[Data records]
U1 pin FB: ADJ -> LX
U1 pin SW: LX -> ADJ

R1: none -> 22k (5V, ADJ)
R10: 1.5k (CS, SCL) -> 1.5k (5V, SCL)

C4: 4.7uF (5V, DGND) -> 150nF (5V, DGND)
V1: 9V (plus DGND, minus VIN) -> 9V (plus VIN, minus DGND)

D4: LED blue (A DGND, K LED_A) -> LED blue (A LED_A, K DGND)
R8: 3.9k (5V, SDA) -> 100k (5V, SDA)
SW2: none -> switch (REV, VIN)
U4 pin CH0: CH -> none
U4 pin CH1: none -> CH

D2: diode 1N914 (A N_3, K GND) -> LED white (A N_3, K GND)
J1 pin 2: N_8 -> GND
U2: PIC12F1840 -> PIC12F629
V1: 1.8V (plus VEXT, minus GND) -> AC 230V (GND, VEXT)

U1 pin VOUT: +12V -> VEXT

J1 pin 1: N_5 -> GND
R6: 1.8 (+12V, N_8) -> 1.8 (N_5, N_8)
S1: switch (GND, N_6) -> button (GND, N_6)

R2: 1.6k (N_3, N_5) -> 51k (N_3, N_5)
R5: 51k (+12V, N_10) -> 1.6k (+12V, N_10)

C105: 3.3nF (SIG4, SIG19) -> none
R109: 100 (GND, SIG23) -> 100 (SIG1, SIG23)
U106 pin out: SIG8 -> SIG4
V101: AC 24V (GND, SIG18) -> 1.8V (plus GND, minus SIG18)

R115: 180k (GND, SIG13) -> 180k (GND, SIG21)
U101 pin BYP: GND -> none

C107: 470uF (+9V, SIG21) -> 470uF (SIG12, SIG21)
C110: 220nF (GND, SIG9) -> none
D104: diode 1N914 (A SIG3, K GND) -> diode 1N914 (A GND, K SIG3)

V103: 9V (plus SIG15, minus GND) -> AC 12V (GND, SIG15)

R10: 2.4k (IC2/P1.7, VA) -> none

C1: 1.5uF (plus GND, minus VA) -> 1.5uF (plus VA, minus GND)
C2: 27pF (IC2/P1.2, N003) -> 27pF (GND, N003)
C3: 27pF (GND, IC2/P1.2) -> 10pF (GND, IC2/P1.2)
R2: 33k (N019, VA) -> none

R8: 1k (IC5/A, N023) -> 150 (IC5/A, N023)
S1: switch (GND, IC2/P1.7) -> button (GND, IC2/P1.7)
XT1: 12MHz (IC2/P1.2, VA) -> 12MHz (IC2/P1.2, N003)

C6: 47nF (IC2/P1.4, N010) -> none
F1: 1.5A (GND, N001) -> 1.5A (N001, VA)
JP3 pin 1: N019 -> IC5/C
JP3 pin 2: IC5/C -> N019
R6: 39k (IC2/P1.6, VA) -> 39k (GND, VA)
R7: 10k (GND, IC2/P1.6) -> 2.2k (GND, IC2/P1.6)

* TO DO *
You are asked to transcribe all of the data above exactly.

* EXERCISE SOLUTION *
U1 pin FB: ADJ -> LX
U1 pin SW: LX -> ADJ

R1: none -> 22k (5V, ADJ)
R10: 1.5k (CS, SCL) -> 1.5k (5V, SCL)

C4: 4.7uF (5V, DGND) -> 150nF (5V, DGND)
V1: 9V (plus DGND, minus VIN) -> 9V (plus VIN, minus DGND)

D4: LED blue (A DGND, K LED_A) -> LED blue (A LED_A, K DGND)
R8: 3.9k (5V, SDA) -> 100k (5V, SDA)
SW2: none -> switch (REV, VIN)
U4 pin CH0: CH -> none
U4 pin CH1: none -> CH

D2: diode 1N914 (A N_3, K GND) -> LED white (A N_3, K GND)
J1 pin 2: N_8 -> GND
U2: PIC12F1840 -> PIC12F629
V1: 1.8V (plus VEXT, minus GND) -> AC 230V (GND, VEXT)

U1 pin VOUT: +12V -> VEXT

J1 pin 1: N_5 -> GND
R6: 1.8 (+12V, N_8) -> 1.8 (N_5, N_8)
S1: switch (GND, N_6) -> button (GND, N_6)

R2: 1.6k (N_3, N_5) -> 51k (N_3, N_5)
R5: 51k (+12V, N_10) -> 1.6k (+12V, N_10)

C105: 3.3nF (SIG4, SIG19) -> none
R109: 100 (GND, SIG23) -> 100 (SIG1, SIG23)
U106 pin out: SIG8 -> SIG4
V101: AC 24V (GND, SIG18) -> 1.8V (plus GND, minus SIG18)

R115: 180k (GND, SIG13) -> 180k (GND, SIG21)
U101 pin BYP: GND -> none

C107: 470uF (+9V, SIG21) -> 470uF (SIG12, SIG21)
C110: 220nF (GND, SIG9) -> none
D104: diode 1N914 (A SIG3, K GND) -> diode 1N914 (A GND, K SIG3)

V103: 9V (plus SIG15, minus GND) -> AC 12V (GND, SIG15)

R10: 2.4k (IC2/P1.7, VA) -> none

C1: 1.5uF (plus GND, minus VA) -> 1.5uF (plus VA, minus GND)
C2: 27pF (IC2/P1.2, N003) -> 27pF (GND, N003)
C3: 27pF (GND, IC2/P1.2) -> 10pF (GND, IC2/P1.2)
R2: 33k (N019, VA) -> none

R8: 1k (IC5/A, N023) -> 150 (IC5/A, N023)
S1: switch (GND, IC2/P1.7) -> button (GND, IC2/P1.7)
XT1: 12MHz (IC2/P1.2, VA) -> 12MHz (IC2/P1.2, N003)

C6: 47nF (IC2/P1.4, N010) -> none
F1: 1.5A (GND, N001) -> 1.5A (N001, VA)
JP3 pin 1: N019 -> IC5/C
JP3 pin 2: IC5/C -> N019
R6: 39k (IC2/P1.6, VA) -> 39k (GND, VA)
R7: 10k (GND, IC2/P1.6) -> 2.2k (GND, IC2/P1.6)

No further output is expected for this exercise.